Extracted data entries
↓

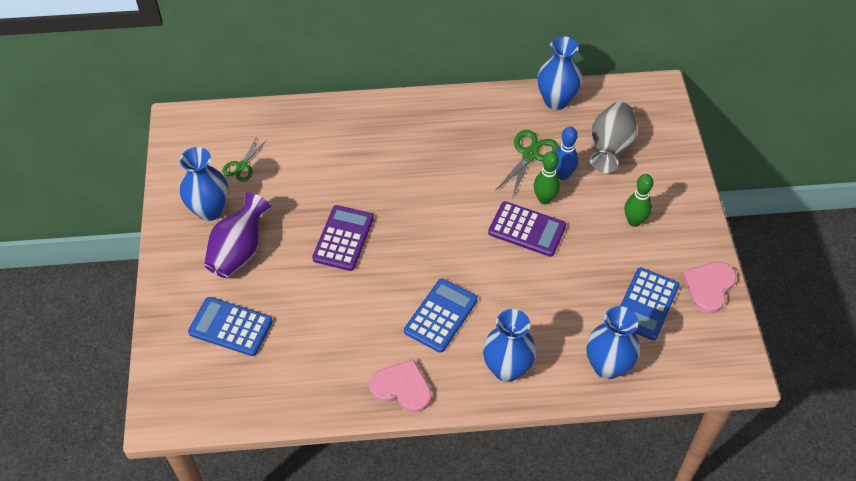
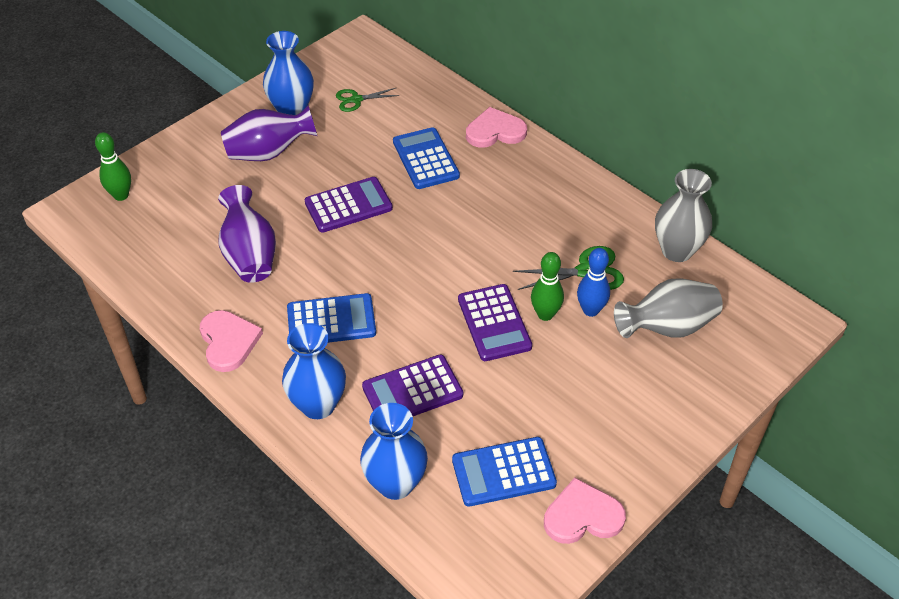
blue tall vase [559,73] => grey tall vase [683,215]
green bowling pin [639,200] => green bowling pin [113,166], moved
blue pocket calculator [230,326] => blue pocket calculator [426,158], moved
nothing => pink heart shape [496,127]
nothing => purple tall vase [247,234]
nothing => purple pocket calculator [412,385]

↑

● **Task statement**
Report how many lines of the entries above contain "moved", and give no other output.

● **Task answer**
2